Records for this exercise section start

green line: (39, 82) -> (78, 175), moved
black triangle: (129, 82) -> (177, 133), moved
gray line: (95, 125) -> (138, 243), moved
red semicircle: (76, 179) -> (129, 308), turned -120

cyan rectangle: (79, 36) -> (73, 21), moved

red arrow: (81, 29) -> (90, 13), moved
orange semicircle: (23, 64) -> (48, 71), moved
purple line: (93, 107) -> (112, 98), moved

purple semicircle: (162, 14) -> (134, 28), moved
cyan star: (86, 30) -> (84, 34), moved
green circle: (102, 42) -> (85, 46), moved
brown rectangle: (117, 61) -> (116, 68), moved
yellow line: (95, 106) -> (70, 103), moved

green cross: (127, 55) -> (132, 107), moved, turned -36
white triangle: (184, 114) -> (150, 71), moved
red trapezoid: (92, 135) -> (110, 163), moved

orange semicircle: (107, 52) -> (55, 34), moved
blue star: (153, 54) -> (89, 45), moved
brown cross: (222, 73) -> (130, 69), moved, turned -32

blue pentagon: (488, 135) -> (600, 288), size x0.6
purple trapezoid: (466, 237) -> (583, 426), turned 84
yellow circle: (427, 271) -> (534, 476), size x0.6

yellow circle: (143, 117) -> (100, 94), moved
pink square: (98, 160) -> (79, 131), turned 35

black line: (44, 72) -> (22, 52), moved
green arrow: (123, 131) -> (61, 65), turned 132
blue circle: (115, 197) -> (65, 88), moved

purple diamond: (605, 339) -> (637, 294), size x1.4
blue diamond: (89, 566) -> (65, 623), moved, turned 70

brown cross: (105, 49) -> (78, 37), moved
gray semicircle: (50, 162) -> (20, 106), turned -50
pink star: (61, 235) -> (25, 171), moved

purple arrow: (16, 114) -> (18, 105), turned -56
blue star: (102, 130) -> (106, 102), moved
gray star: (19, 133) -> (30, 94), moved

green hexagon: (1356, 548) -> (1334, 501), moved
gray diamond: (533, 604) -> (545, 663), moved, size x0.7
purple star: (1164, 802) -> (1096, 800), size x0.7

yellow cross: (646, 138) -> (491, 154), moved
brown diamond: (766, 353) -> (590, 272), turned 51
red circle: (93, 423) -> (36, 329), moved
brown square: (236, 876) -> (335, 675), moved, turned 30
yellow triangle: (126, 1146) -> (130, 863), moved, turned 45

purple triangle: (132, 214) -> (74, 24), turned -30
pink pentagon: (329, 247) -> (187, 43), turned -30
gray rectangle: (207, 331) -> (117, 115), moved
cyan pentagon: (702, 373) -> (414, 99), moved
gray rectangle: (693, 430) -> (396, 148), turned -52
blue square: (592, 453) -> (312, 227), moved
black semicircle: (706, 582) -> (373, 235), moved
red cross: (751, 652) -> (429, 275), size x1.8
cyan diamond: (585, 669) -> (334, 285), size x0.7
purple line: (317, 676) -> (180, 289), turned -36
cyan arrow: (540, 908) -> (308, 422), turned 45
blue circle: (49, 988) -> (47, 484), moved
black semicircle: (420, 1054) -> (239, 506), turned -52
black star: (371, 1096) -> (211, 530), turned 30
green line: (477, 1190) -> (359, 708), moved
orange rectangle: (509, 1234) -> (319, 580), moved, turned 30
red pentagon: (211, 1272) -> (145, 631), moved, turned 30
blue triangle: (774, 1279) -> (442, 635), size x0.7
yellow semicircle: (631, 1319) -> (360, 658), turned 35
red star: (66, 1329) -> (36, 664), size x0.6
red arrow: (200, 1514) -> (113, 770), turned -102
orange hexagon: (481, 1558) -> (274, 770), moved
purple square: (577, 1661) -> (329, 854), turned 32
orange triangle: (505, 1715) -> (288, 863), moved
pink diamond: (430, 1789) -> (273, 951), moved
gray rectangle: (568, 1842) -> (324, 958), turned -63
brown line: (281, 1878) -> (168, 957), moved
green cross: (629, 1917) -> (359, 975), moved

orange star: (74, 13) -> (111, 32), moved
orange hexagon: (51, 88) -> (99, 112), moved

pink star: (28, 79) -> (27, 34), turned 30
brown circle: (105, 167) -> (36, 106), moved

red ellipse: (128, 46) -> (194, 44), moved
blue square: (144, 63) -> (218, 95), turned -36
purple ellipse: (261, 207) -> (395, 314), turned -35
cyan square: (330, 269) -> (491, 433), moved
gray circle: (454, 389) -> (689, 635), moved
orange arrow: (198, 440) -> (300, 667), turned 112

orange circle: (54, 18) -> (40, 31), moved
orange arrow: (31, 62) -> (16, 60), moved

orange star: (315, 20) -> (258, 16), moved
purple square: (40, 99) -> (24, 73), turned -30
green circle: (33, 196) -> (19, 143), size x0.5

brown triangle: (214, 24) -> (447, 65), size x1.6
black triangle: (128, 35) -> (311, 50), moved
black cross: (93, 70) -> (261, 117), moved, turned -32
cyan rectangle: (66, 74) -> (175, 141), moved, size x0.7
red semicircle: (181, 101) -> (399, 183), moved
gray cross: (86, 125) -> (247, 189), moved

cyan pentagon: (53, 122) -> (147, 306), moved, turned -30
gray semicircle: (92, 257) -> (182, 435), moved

Records for this exercise section end

- [Task directions]
Which of the lines above include the word "gray"? List those lines.

- [Written answer]
gray line: (95, 125) -> (138, 243), moved
gray semicircle: (50, 162) -> (20, 106), turned -50
gray star: (19, 133) -> (30, 94), moved
gray diamond: (533, 604) -> (545, 663), moved, size x0.7
gray rectangle: (207, 331) -> (117, 115), moved
gray rectangle: (693, 430) -> (396, 148), turned -52
gray rectangle: (568, 1842) -> (324, 958), turned -63
gray circle: (454, 389) -> (689, 635), moved
gray cross: (86, 125) -> (247, 189), moved
gray semicircle: (92, 257) -> (182, 435), moved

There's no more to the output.